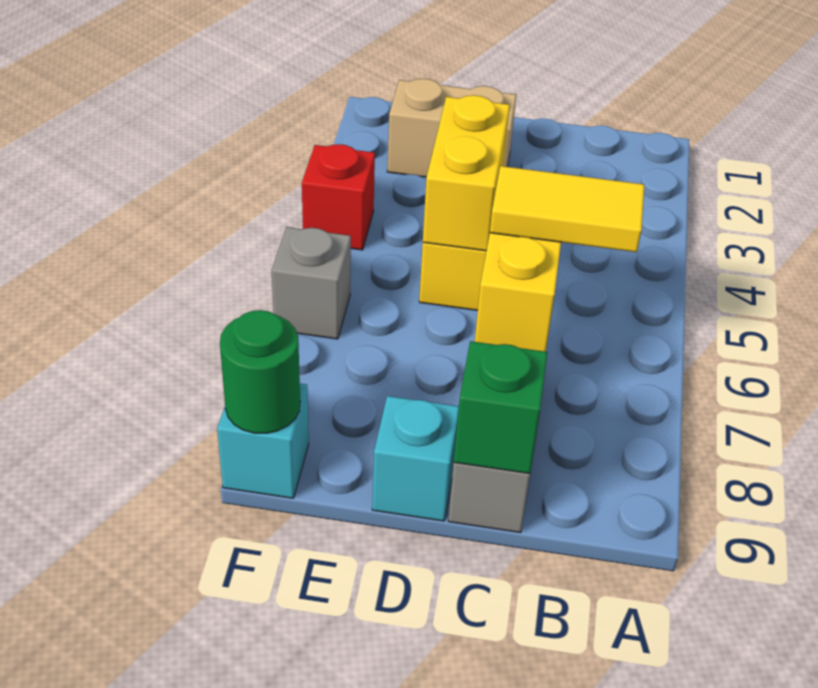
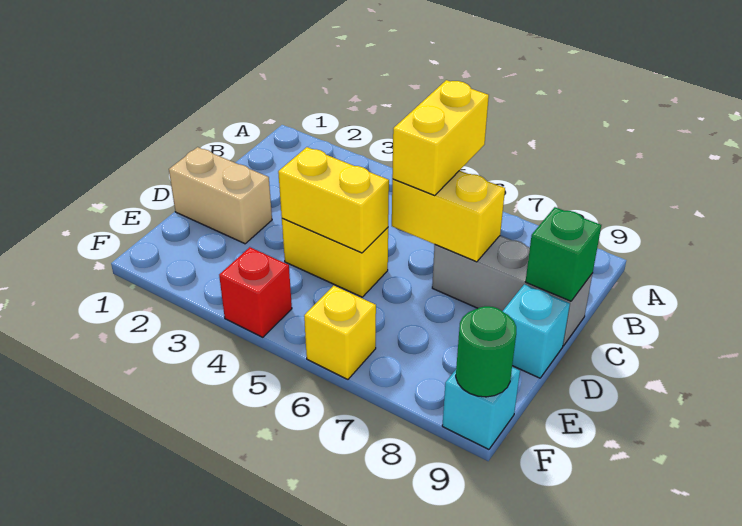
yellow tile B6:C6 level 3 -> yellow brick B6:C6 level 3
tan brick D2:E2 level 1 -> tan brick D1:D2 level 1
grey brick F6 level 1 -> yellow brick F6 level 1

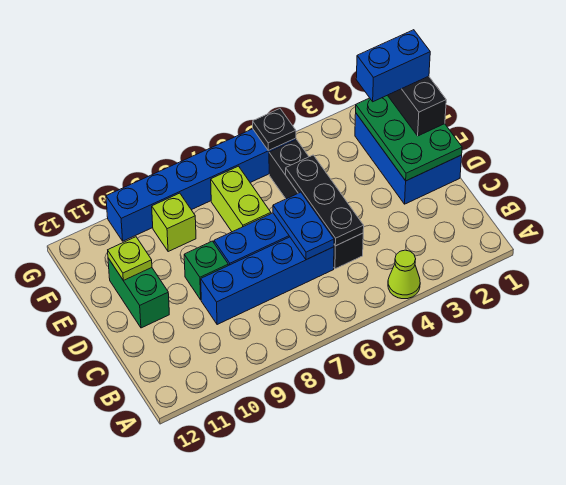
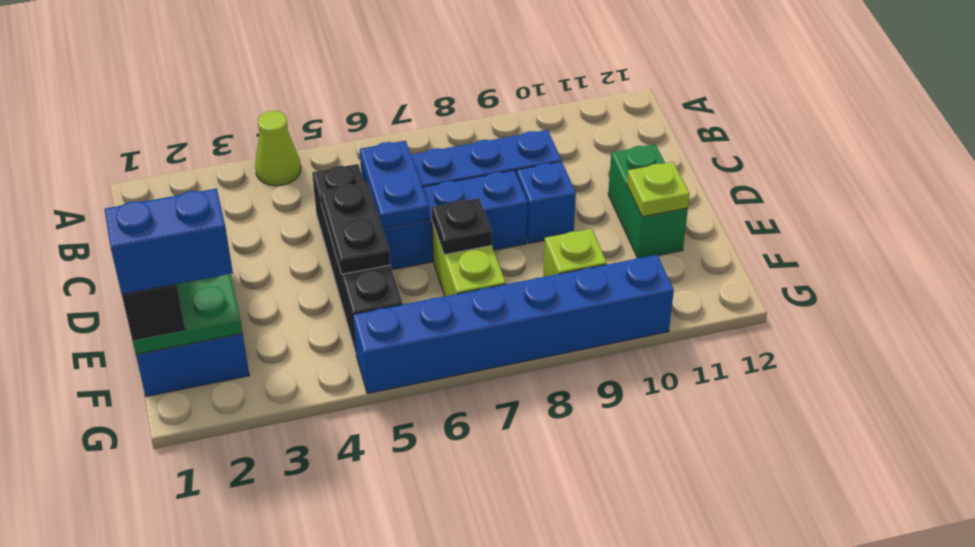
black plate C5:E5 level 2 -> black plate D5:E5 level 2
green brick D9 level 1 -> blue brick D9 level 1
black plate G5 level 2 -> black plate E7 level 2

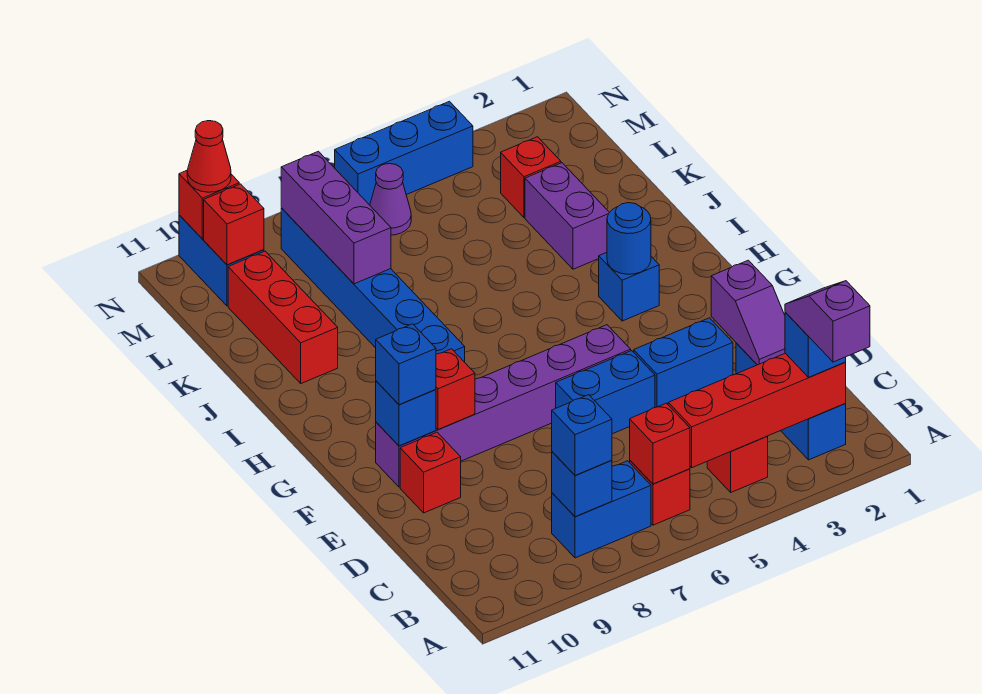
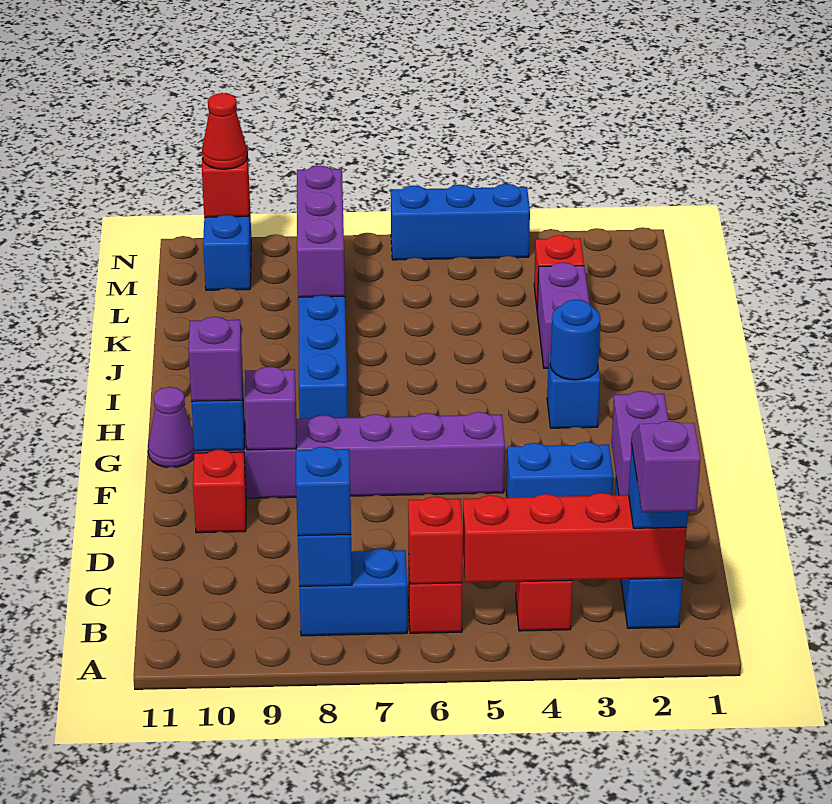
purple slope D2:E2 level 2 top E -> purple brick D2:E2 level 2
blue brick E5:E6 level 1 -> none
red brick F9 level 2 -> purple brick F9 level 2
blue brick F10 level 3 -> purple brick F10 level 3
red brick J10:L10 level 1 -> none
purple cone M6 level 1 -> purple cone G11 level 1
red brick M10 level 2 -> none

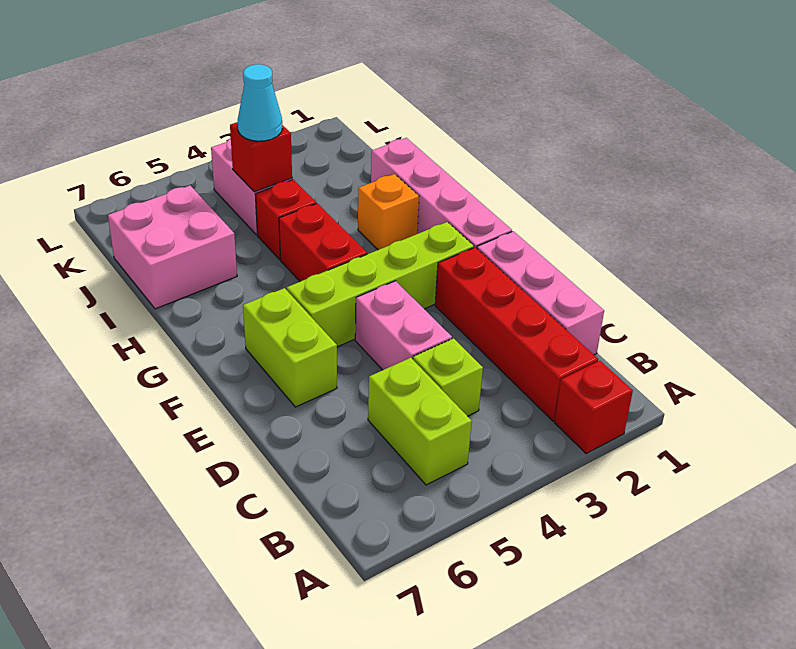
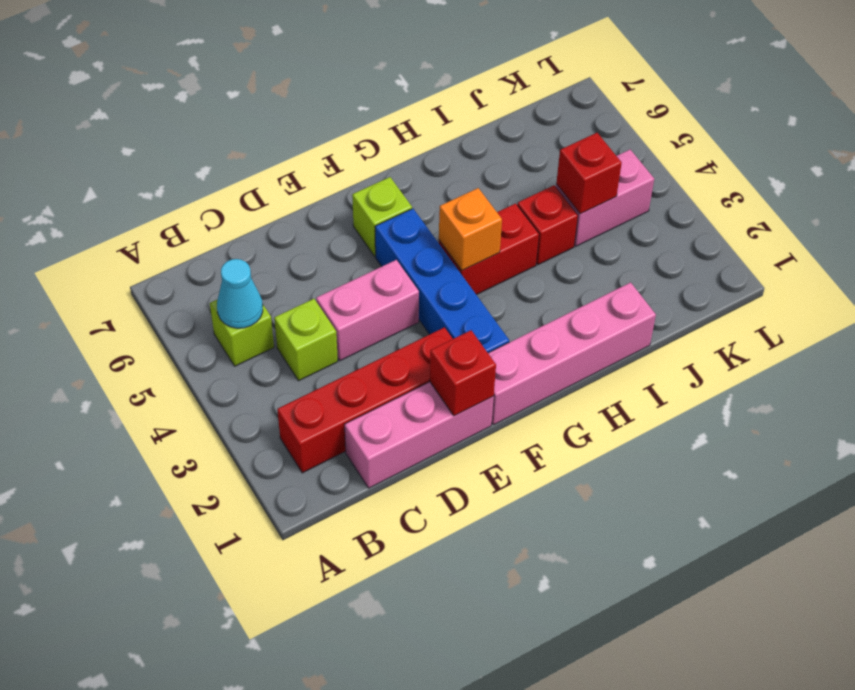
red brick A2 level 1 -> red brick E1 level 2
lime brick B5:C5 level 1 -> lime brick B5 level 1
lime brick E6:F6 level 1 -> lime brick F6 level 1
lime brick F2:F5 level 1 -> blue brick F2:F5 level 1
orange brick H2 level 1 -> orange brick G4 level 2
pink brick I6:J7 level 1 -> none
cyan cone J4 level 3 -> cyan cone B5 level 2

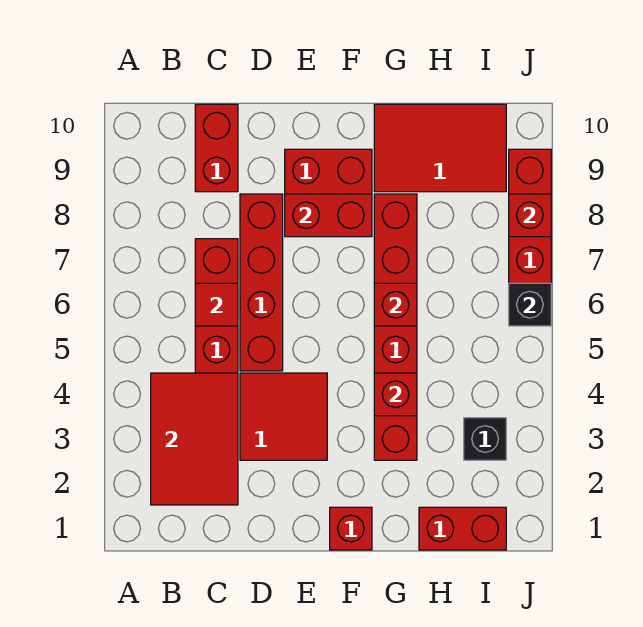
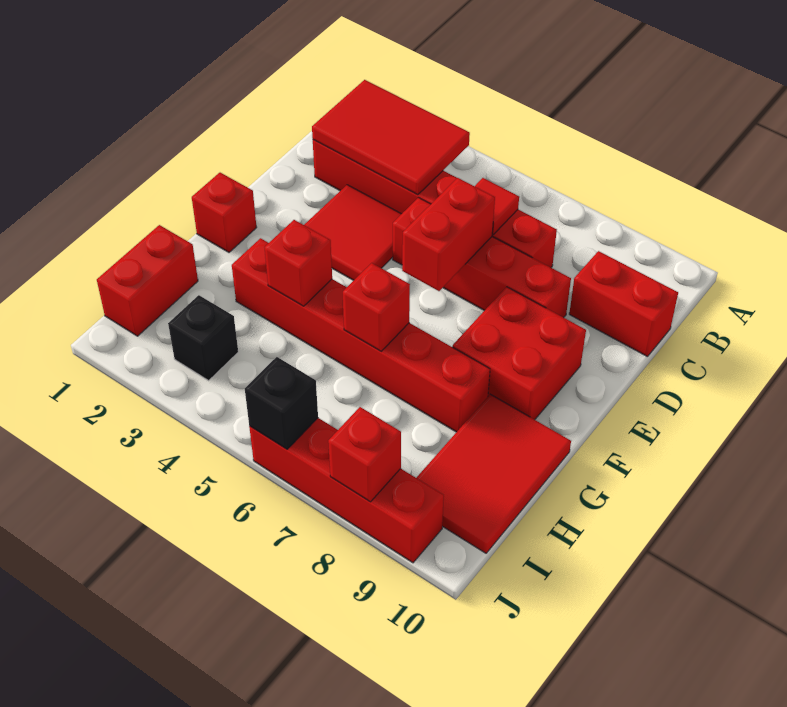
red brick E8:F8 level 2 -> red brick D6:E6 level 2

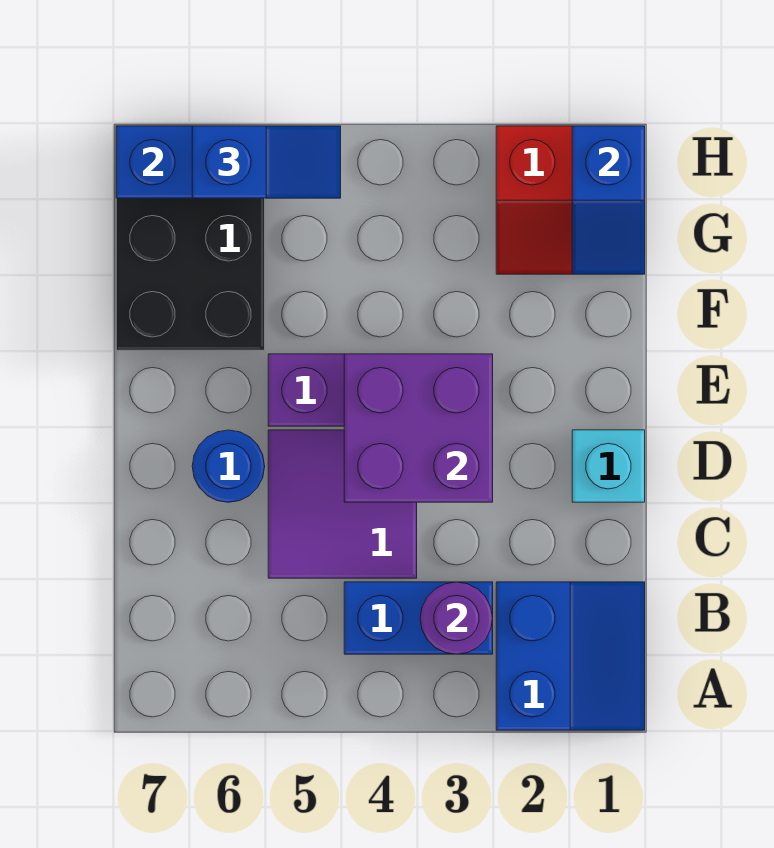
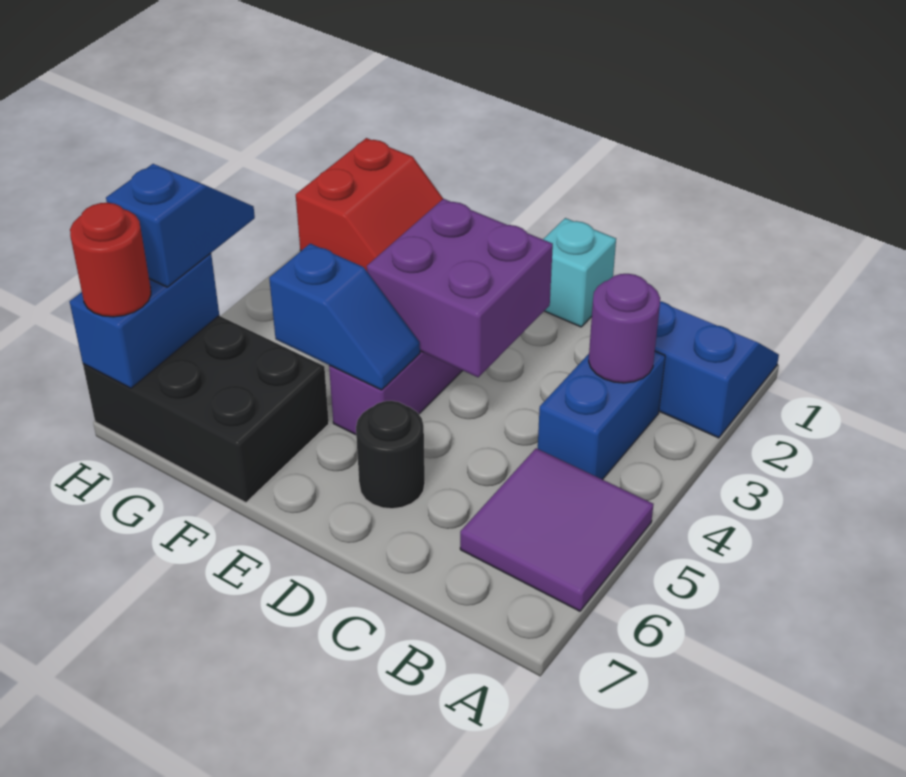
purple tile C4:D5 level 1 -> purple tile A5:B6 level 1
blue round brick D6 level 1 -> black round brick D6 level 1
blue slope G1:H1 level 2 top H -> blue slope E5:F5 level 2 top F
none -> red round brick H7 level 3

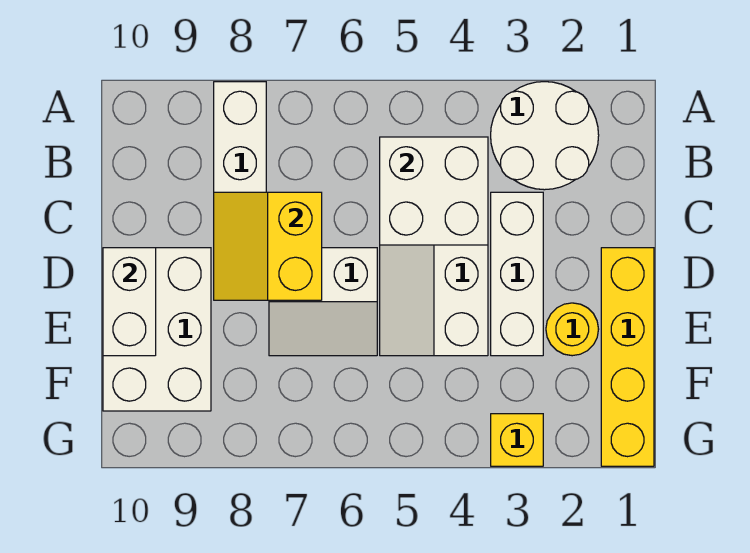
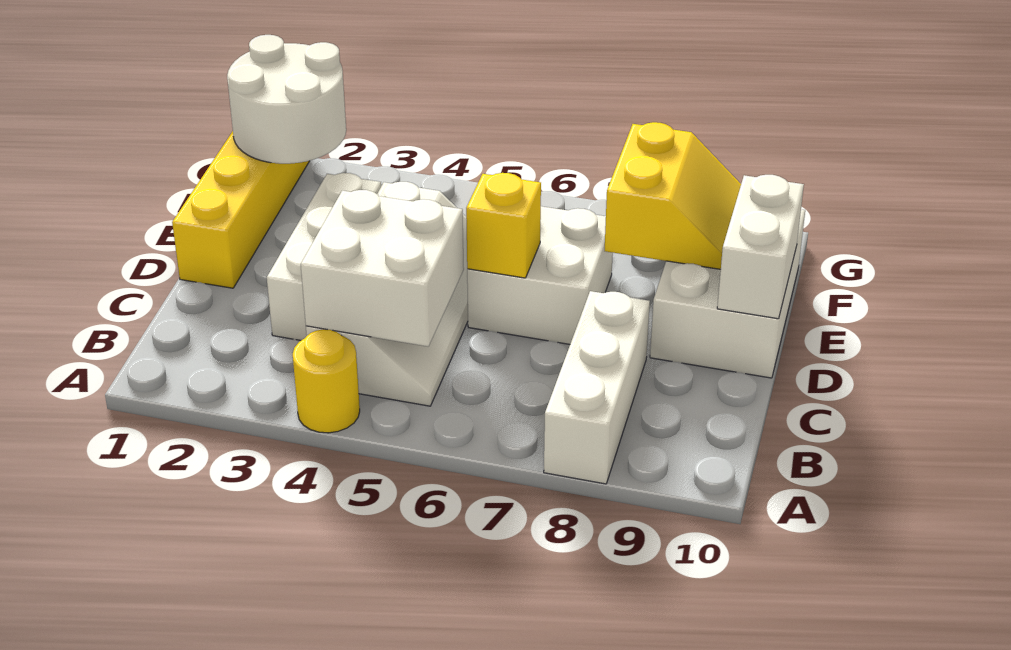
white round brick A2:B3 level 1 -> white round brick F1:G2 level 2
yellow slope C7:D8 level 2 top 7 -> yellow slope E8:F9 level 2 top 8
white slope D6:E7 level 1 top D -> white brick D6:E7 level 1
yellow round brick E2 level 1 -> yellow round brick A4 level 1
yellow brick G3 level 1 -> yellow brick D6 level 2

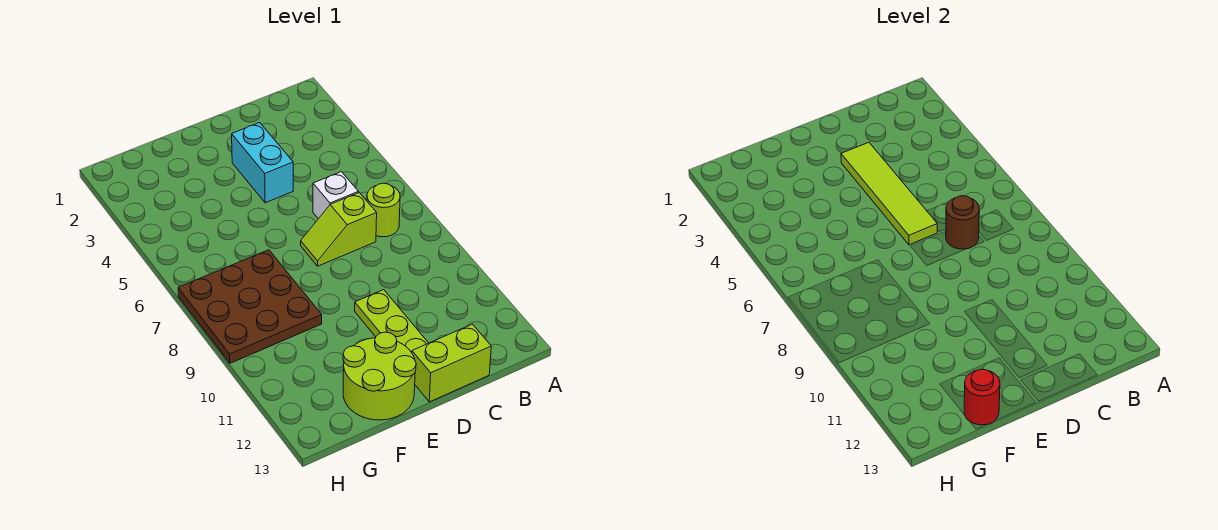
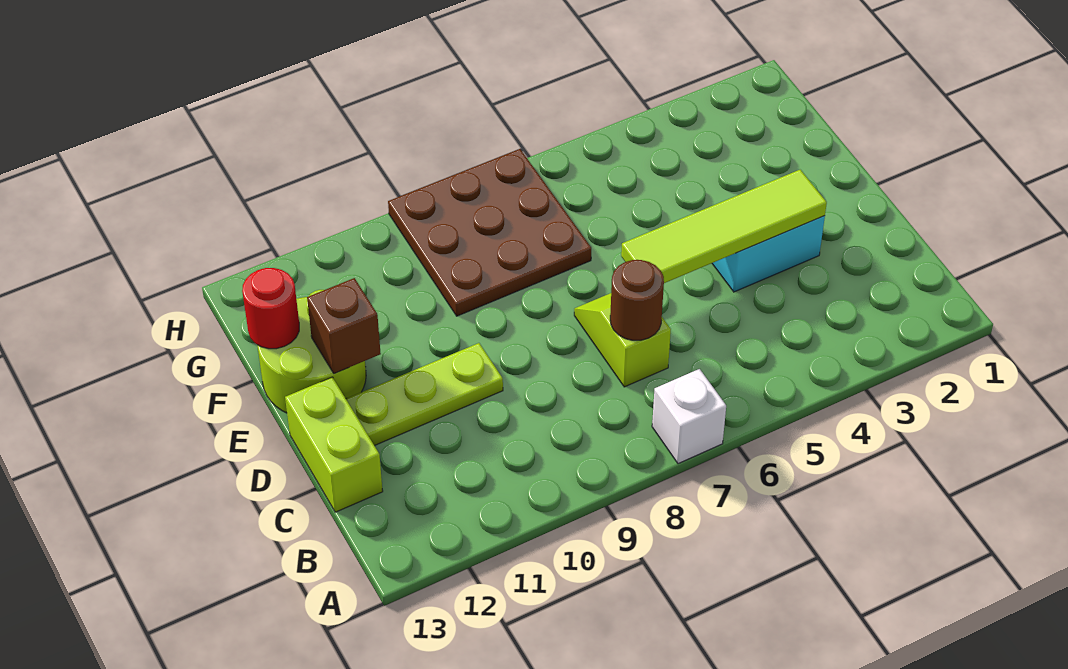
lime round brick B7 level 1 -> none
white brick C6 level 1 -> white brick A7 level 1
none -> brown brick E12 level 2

■ ■ ■ ■ ■

→ **TASK INSTRUCTIONS**
Among the lines above, find those holding "none" and copy each one.

→ **OUTPUT OF THE TASK**
blue brick E5:E6 level 1 -> none
red brick J10:L10 level 1 -> none
red brick M10 level 2 -> none
pink brick I6:J7 level 1 -> none
none -> red round brick H7 level 3
lime round brick B7 level 1 -> none
none -> brown brick E12 level 2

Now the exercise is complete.